What the task asks = Your task is to copy every line below that contains the word "none".

[Itemized modification records]
----

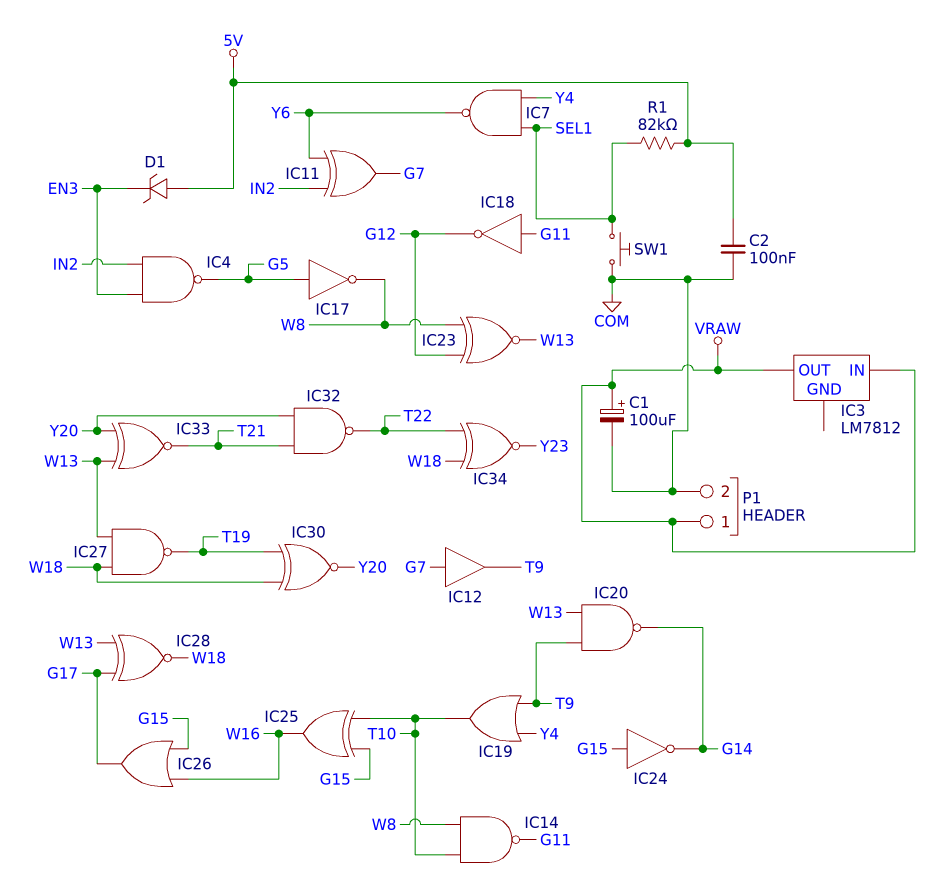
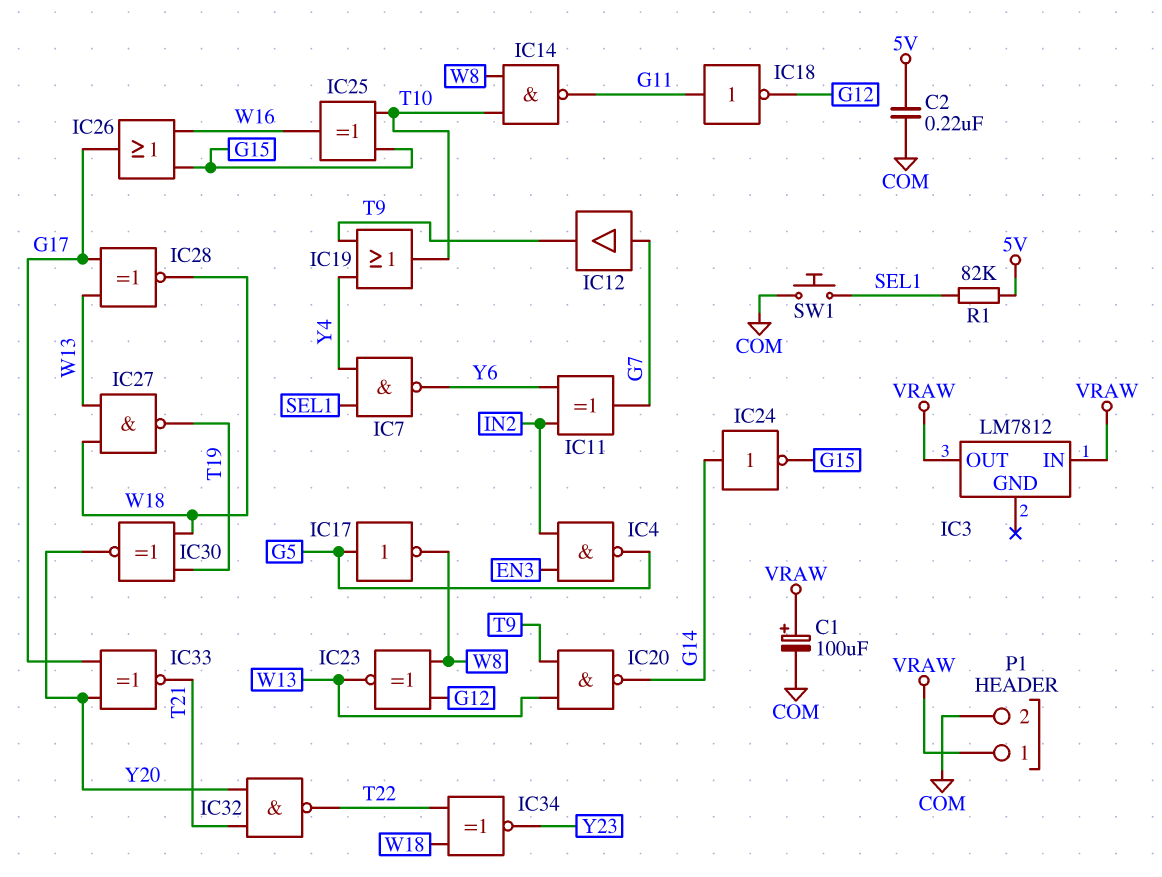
C2: 100nF (5V, COM) -> 220nF (5V, COM)
D1: zener (A 5V, K EN3) -> none
IC24: NOT (in G15, out G14) -> NOT (in G14, out G15)
IC33: XNOR (in W13, in Y20, out T21) -> XNOR (in G17, in Y20, out T21)

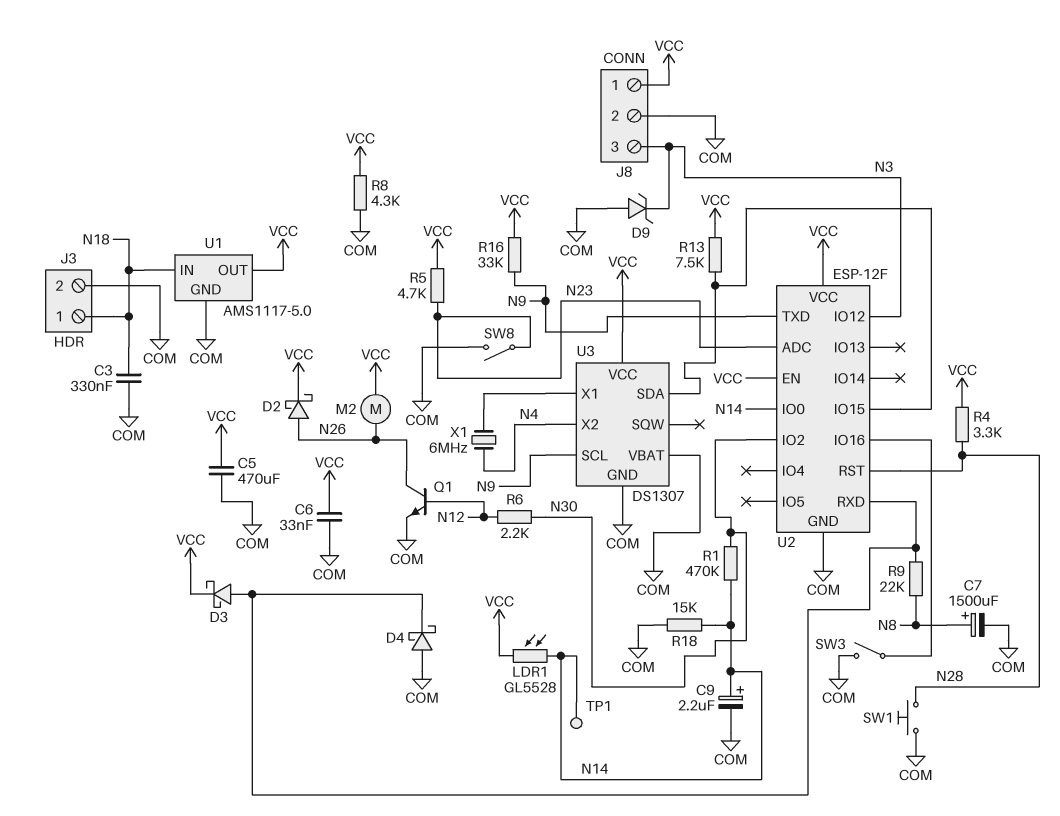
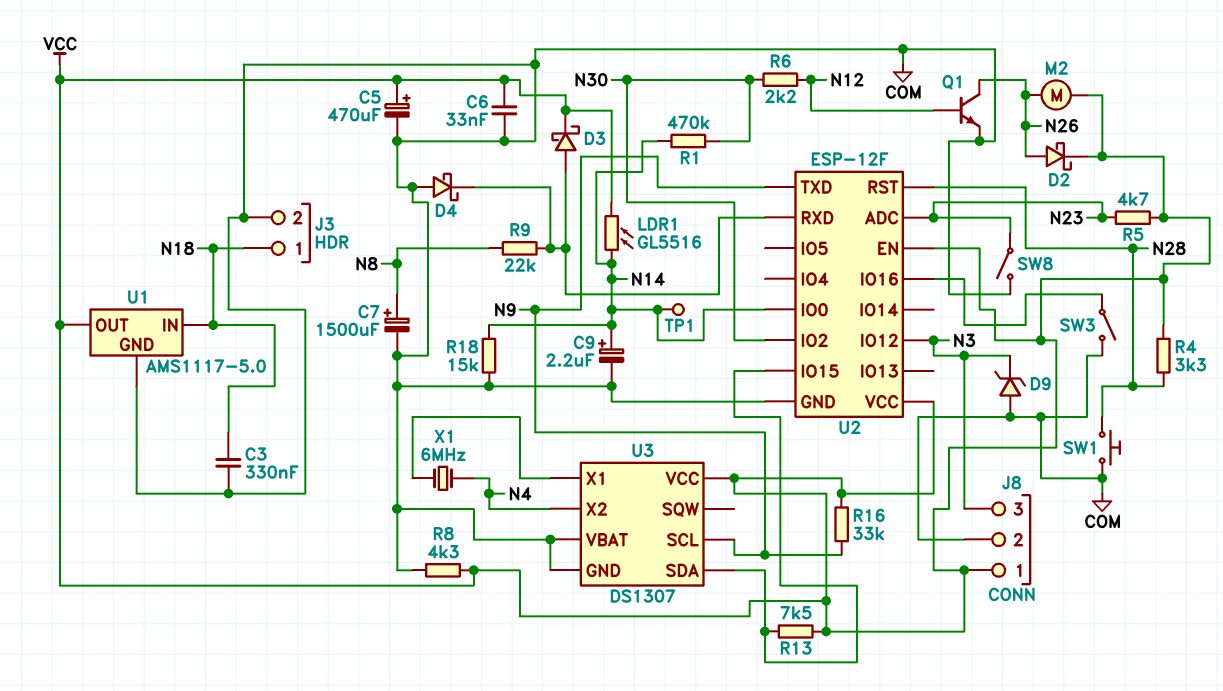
C5: 470uF (COM, VCC) -> 470uF (plus VCC, minus COM)
LDR1: GL5528 (N14, VCC) -> GL5516 (N14, VCC)

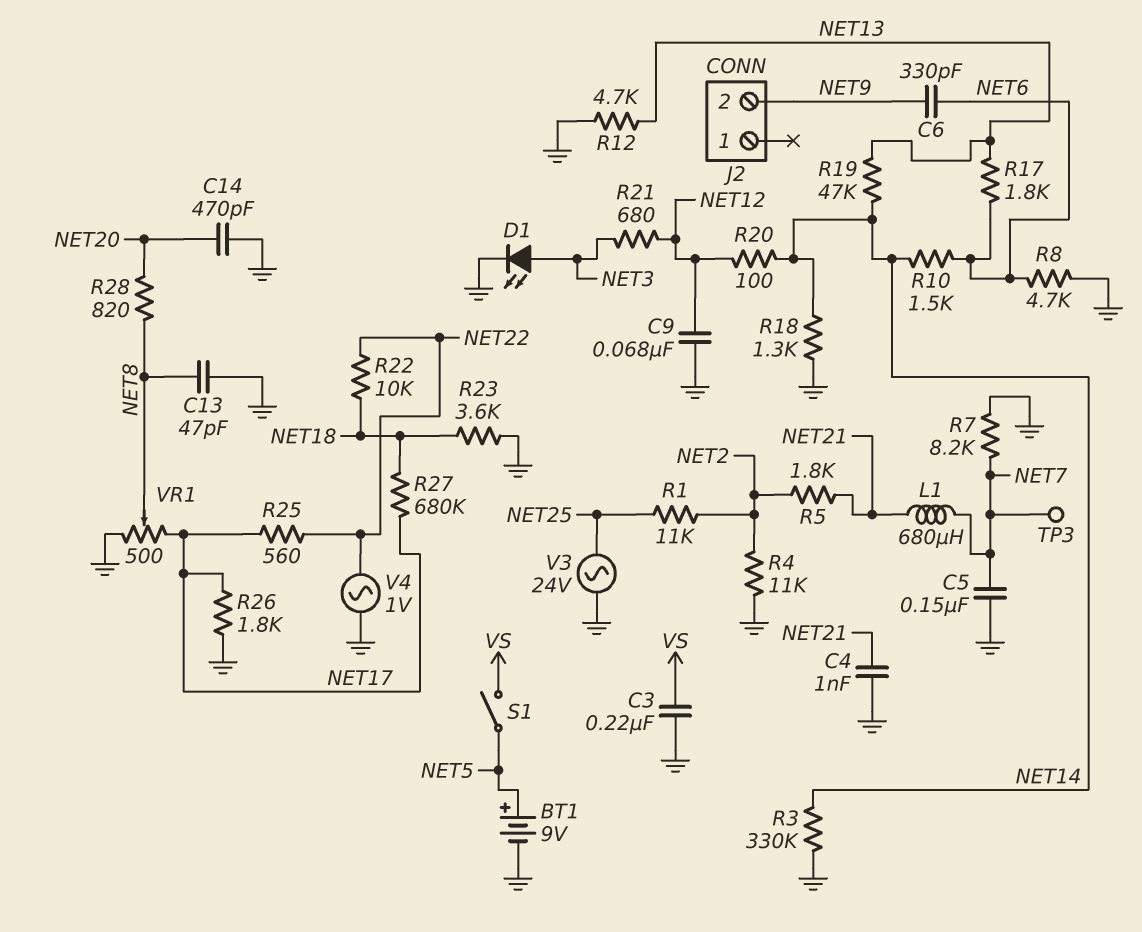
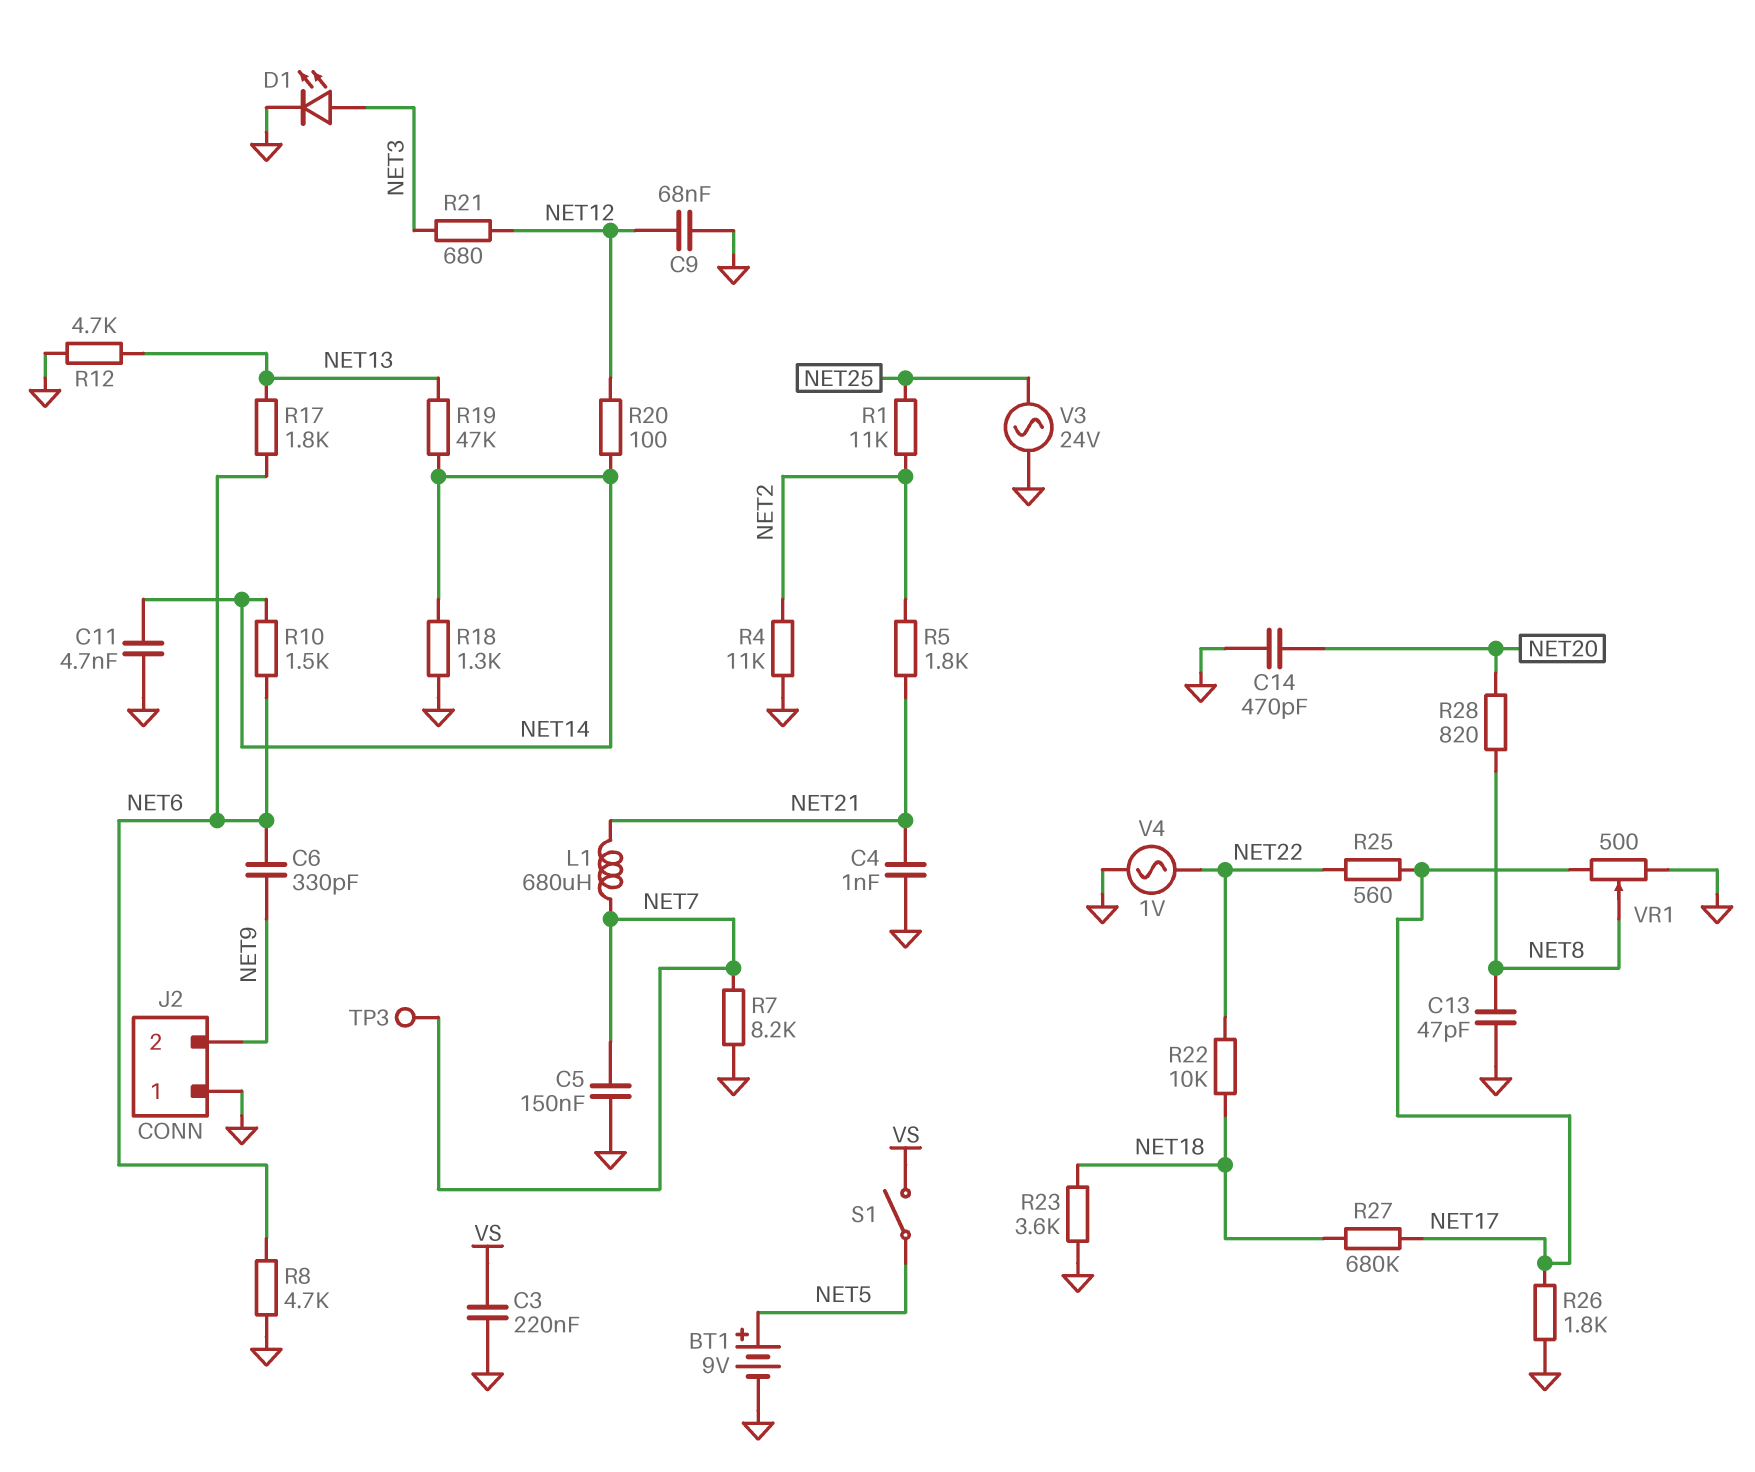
C11: none -> 4.7nF (GND, NET14)
J2 pin 1: none -> GND
R3: 330k (GND, NET14) -> none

----

Result of the exercise =
D1: zener (A 5V, K EN3) -> none
C11: none -> 4.7nF (GND, NET14)
J2 pin 1: none -> GND
R3: 330k (GND, NET14) -> none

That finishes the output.